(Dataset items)
......

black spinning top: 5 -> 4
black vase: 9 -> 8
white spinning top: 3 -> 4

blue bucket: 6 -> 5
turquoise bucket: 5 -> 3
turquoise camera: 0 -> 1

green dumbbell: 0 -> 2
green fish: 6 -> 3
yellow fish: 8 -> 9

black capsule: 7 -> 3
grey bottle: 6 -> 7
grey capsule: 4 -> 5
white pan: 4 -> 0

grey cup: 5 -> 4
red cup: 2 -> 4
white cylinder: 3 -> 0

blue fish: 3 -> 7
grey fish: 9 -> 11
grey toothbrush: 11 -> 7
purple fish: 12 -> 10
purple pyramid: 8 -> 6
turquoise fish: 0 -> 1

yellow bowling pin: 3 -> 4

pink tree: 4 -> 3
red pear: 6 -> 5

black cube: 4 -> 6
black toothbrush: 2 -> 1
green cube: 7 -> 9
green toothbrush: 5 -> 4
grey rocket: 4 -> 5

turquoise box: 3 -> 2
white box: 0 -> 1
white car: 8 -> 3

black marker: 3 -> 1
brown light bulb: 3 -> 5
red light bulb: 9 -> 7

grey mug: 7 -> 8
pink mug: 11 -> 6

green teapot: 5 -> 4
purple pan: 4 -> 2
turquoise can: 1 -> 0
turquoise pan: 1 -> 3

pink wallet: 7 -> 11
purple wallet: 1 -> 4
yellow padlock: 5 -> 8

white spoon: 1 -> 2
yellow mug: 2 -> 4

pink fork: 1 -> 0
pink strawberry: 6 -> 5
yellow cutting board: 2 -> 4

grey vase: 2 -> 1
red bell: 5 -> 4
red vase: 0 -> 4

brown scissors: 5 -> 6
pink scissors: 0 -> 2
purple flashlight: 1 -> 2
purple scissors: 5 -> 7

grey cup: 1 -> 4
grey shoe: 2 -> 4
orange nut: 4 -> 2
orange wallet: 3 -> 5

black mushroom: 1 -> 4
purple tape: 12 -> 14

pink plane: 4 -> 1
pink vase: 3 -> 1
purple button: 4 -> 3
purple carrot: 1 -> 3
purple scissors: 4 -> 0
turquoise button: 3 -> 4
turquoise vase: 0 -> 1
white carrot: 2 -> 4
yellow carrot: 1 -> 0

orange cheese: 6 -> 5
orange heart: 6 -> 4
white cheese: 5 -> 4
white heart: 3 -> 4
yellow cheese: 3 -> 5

......

Show every line above in which the word "fish" is found.

green fish: 6 -> 3
yellow fish: 8 -> 9
blue fish: 3 -> 7
grey fish: 9 -> 11
purple fish: 12 -> 10
turquoise fish: 0 -> 1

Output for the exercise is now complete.